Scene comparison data
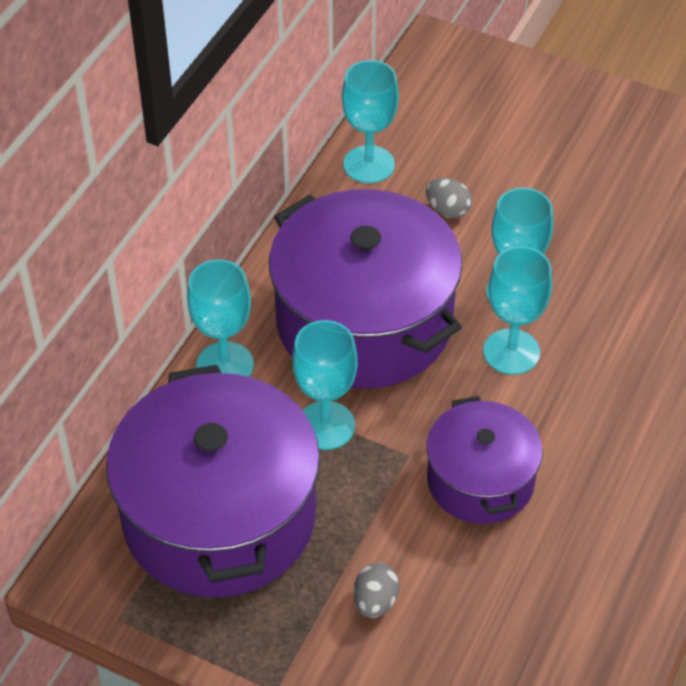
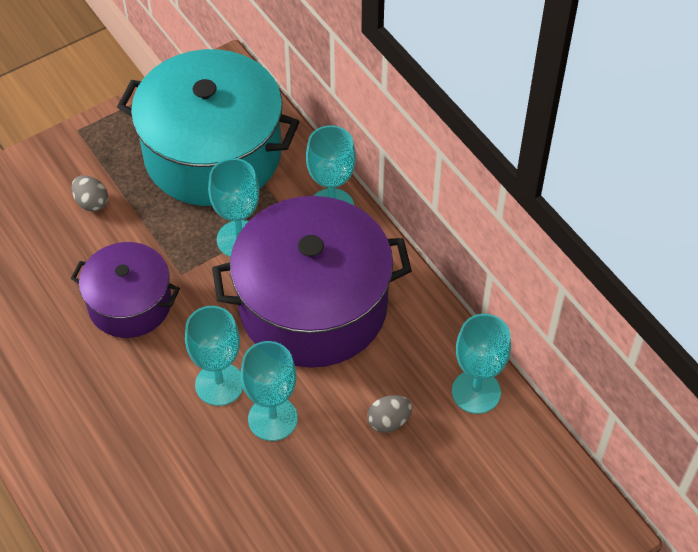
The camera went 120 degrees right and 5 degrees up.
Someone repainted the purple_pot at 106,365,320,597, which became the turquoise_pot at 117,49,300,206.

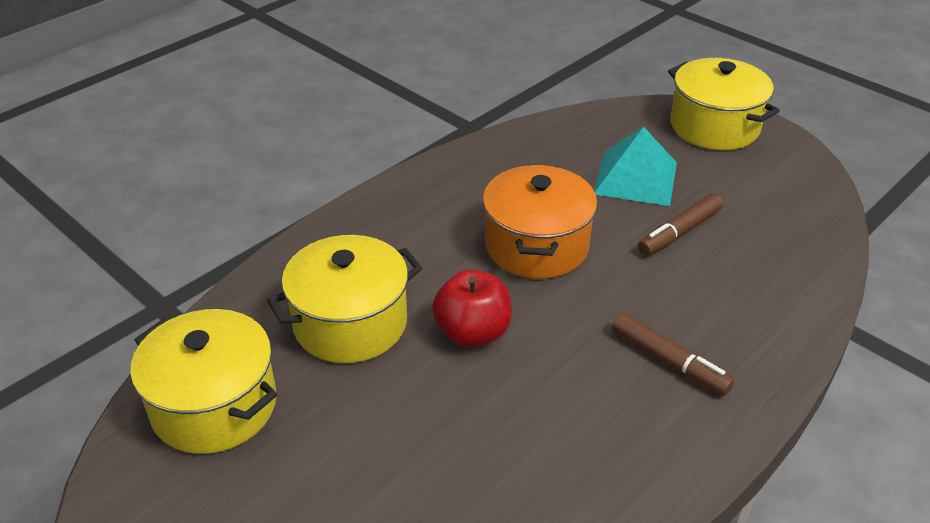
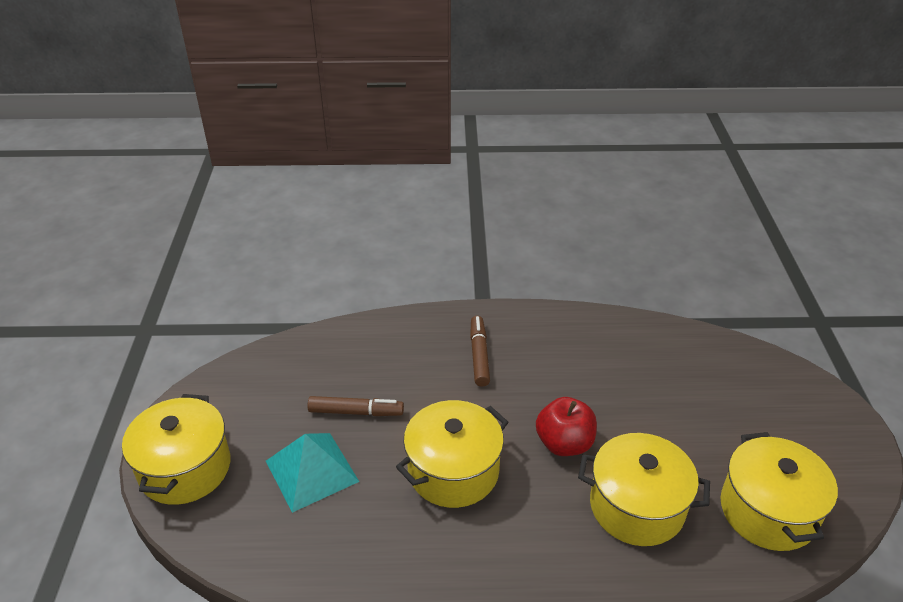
The camera went 135 degrees left and 0 degrees up.
Someone repainted the orange_pot at 483,164,598,279, which became the yellow_pot at 396,400,508,508.

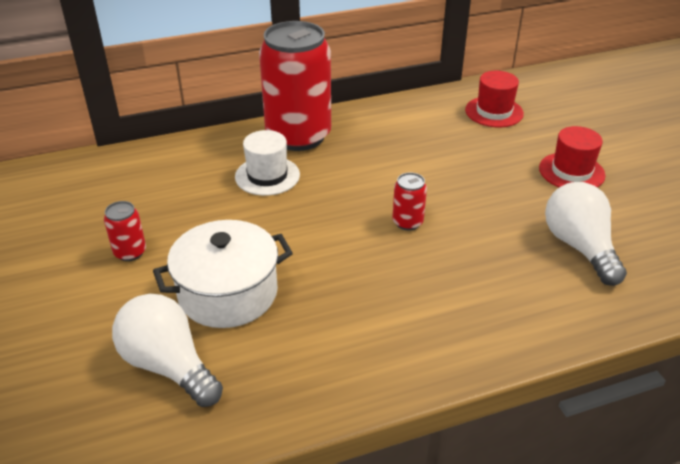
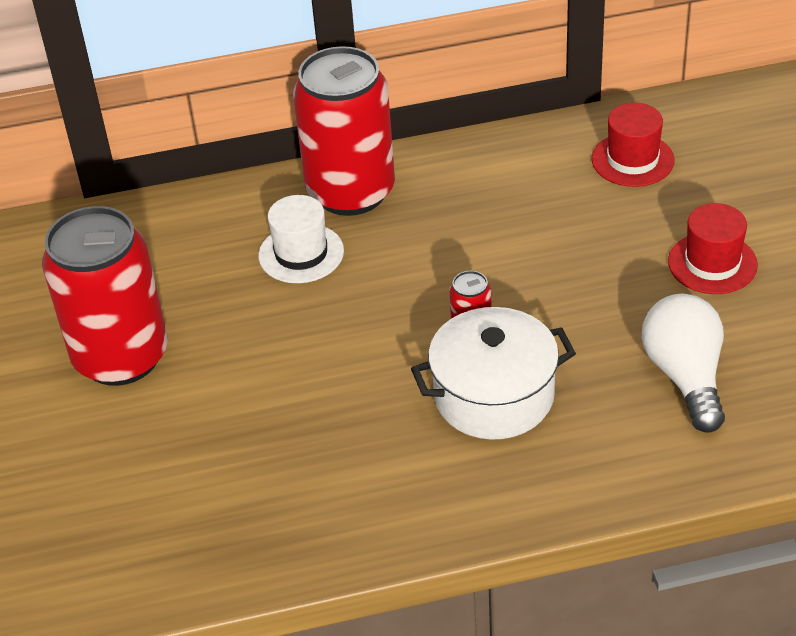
The camera went 10 degrees right and 5 degrees up.
Someone took away the white_light_bulb at 112,294,223,407.
Someone carried the white_pot from 153,220,293,328 to 411,307,576,440.
Someone scaled the red_can at 104,201,146,261 by 2.44.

> _Task directions_
Pictures aside, retype the entries above exactly as they are.

> _Reply to the exercise_
The camera went 120 degrees right and 5 degrees up.
Someone repainted the purple_pot at 106,365,320,597, which became the turquoise_pot at 117,49,300,206.

The camera went 135 degrees left and 0 degrees up.
Someone repainted the orange_pot at 483,164,598,279, which became the yellow_pot at 396,400,508,508.

The camera went 10 degrees right and 5 degrees up.
Someone took away the white_light_bulb at 112,294,223,407.
Someone carried the white_pot from 153,220,293,328 to 411,307,576,440.
Someone scaled the red_can at 104,201,146,261 by 2.44.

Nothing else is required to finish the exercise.